[ASSIGNMENT] Reproduce, exactly as they appear, the line containing "Someone took away the rose-pink" and every line after it, ending with the last line of the records.

[WORKING DATA]
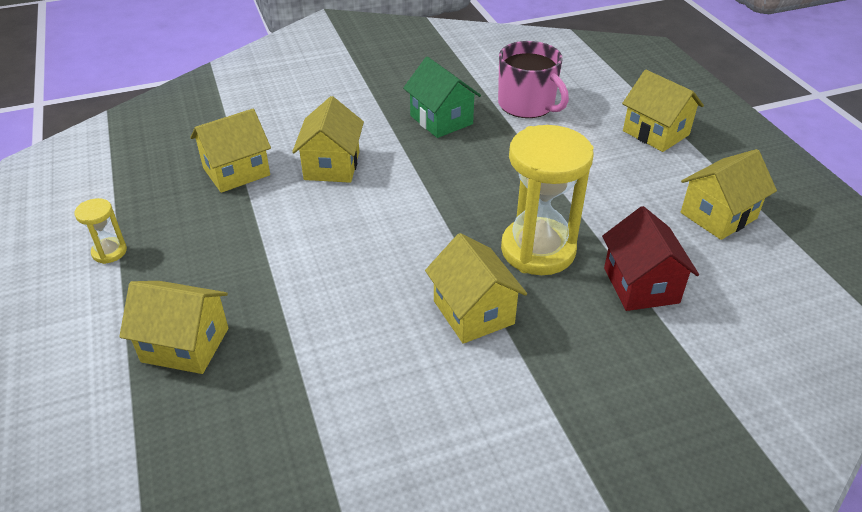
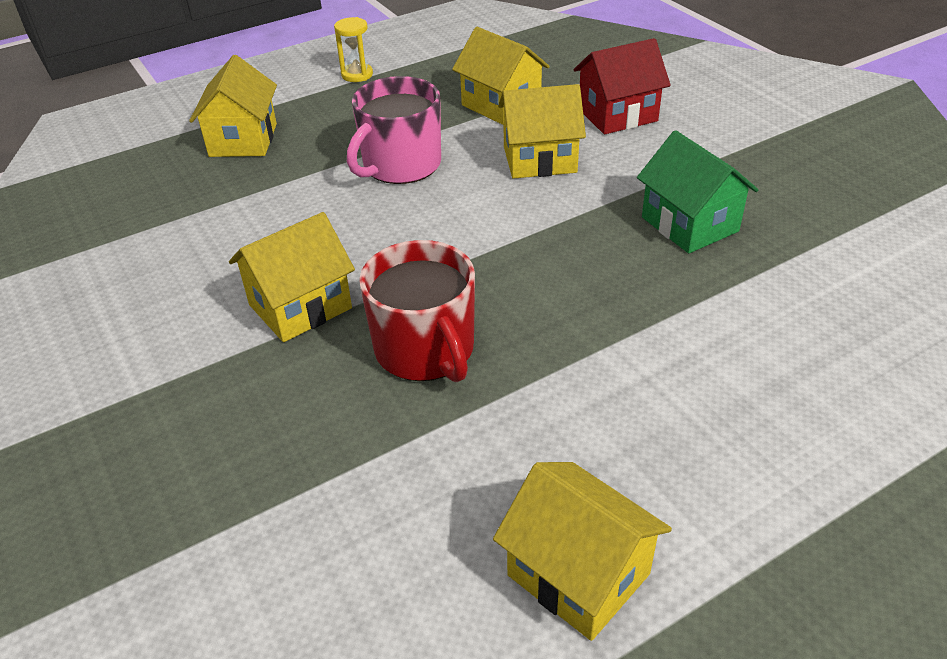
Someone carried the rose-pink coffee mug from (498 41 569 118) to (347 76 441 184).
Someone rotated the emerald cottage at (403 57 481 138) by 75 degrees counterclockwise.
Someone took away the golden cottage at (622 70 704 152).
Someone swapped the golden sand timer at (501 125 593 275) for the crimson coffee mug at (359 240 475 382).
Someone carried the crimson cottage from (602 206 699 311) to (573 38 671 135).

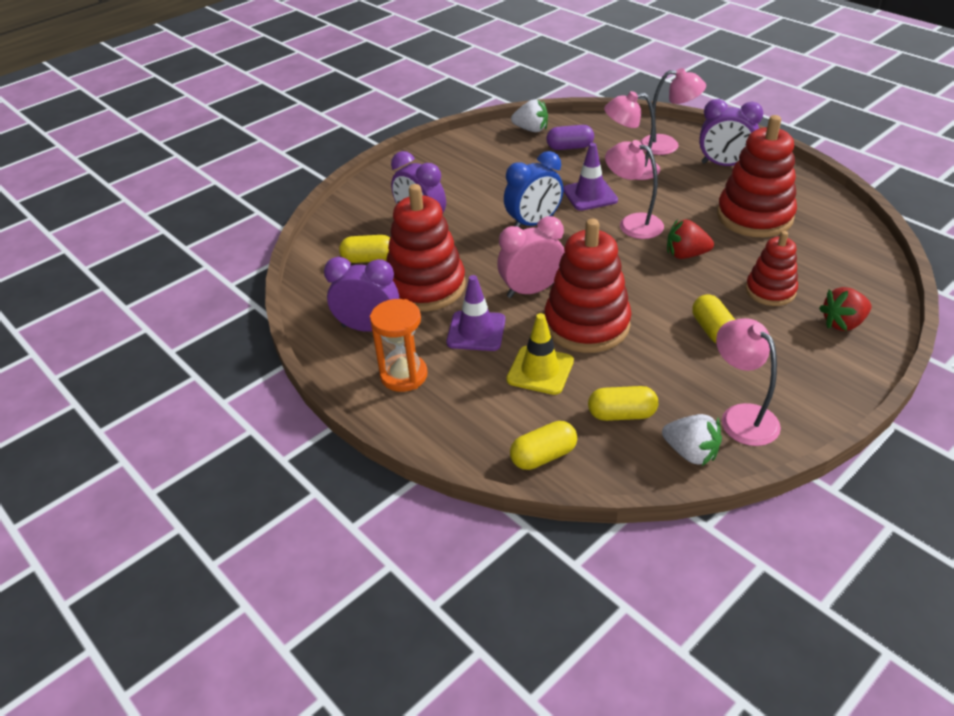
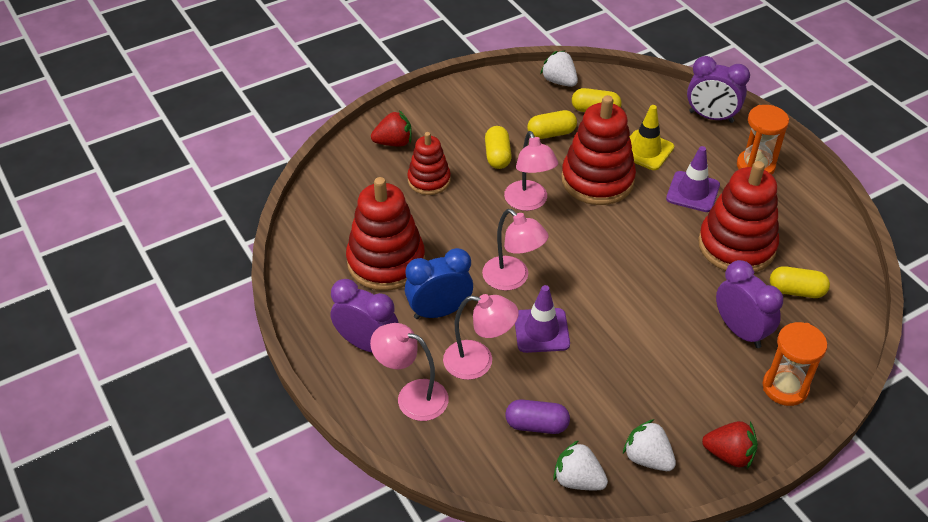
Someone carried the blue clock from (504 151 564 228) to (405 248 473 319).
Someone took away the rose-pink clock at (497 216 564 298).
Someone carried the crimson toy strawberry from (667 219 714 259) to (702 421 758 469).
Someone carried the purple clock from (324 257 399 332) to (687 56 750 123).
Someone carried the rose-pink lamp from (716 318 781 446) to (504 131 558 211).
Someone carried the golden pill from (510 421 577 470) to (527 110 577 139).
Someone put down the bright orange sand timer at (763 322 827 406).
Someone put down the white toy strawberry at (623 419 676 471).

[RESPONSE AREA]
Someone took away the rose-pink clock at (497 216 564 298).
Someone carried the crimson toy strawberry from (667 219 714 259) to (702 421 758 469).
Someone carried the purple clock from (324 257 399 332) to (687 56 750 123).
Someone carried the rose-pink lamp from (716 318 781 446) to (504 131 558 211).
Someone carried the golden pill from (510 421 577 470) to (527 110 577 139).
Someone put down the bright orange sand timer at (763 322 827 406).
Someone put down the white toy strawberry at (623 419 676 471).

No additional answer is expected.